- _RECORDED INFORMATION_:
+===+
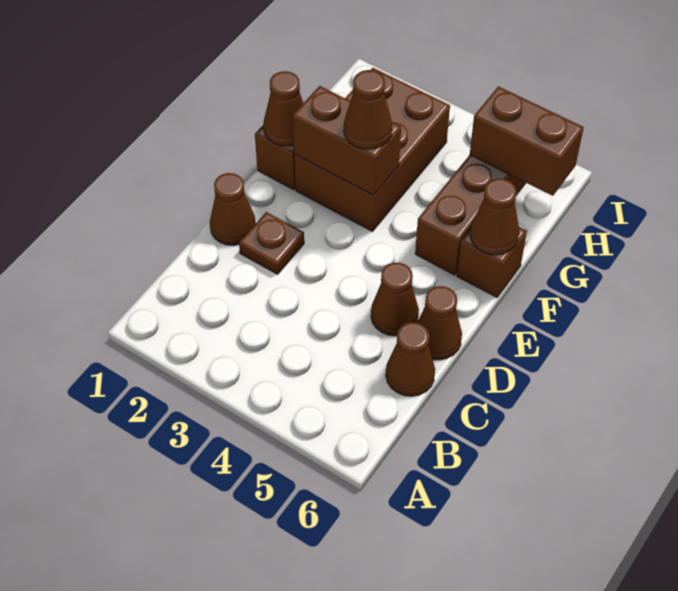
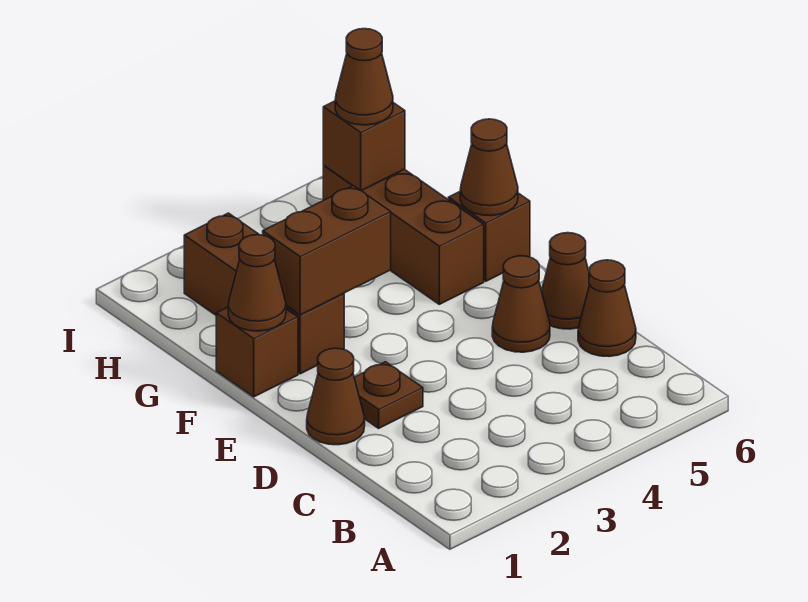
brown brick F2:H3 level 1 -> brown brick F2:H2 level 1
brown cone F3 level 3 -> brown cone H5 level 3
brown brick H5:H6 level 2 -> brown brick H5 level 2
+===+
- _BRIEF_: Provide an exact transcript of the lines from the one that holds "brown cone F3" through the final line of the data above.

- _TASK RESPONSE_:
brown cone F3 level 3 -> brown cone H5 level 3
brown brick H5:H6 level 2 -> brown brick H5 level 2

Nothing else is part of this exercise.